Exercise description> Each line from the one that contains "(374, 547) = (144, 168): white" through the last line of the listing below is to be returned exactly as it stands, and nothing else.

Dataset section>
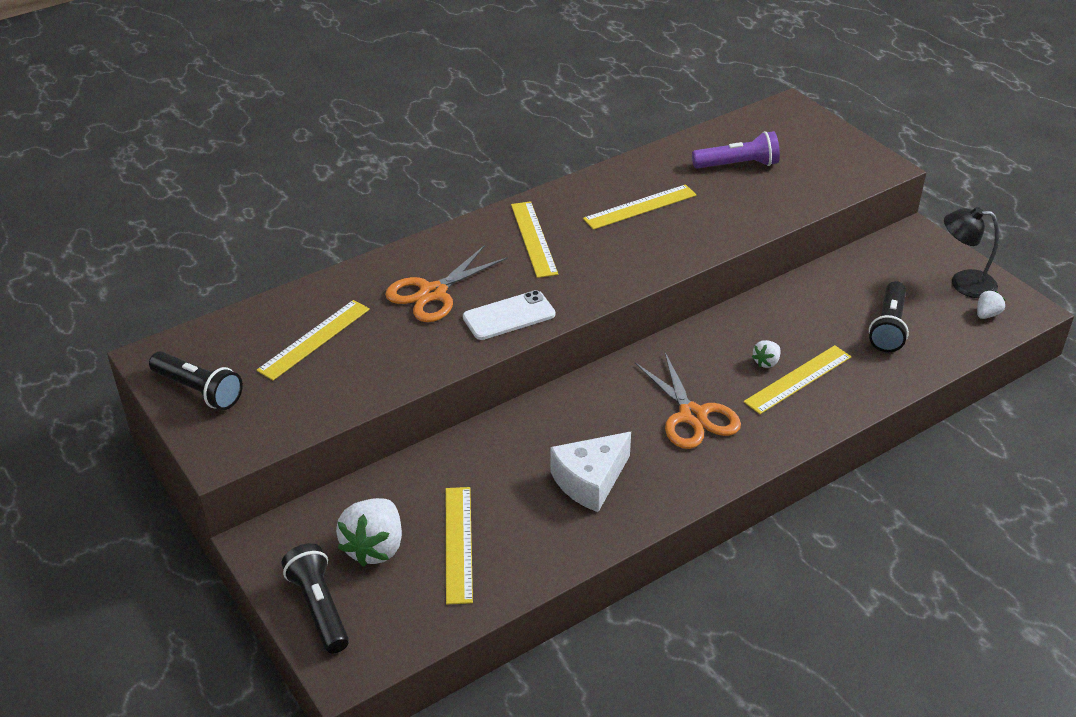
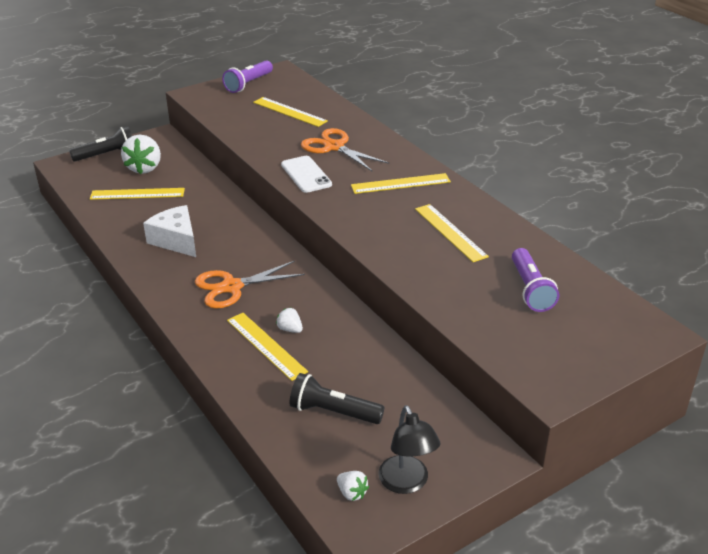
camera: 90 degrees right, 5 degrees down
(198, 390) = (248, 84): black flashlight -> purple flashlight
(374, 547) = (144, 168): white strawberry -> white strawberry turned 105 degrees counterclockwise
(963, 283) = (407, 483): black lamp -> black lamp turned 150 degrees clockwise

Task response>
(374, 547) = (144, 168): white strawberry -> white strawberry turned 105 degrees counterclockwise
(963, 283) = (407, 483): black lamp -> black lamp turned 150 degrees clockwise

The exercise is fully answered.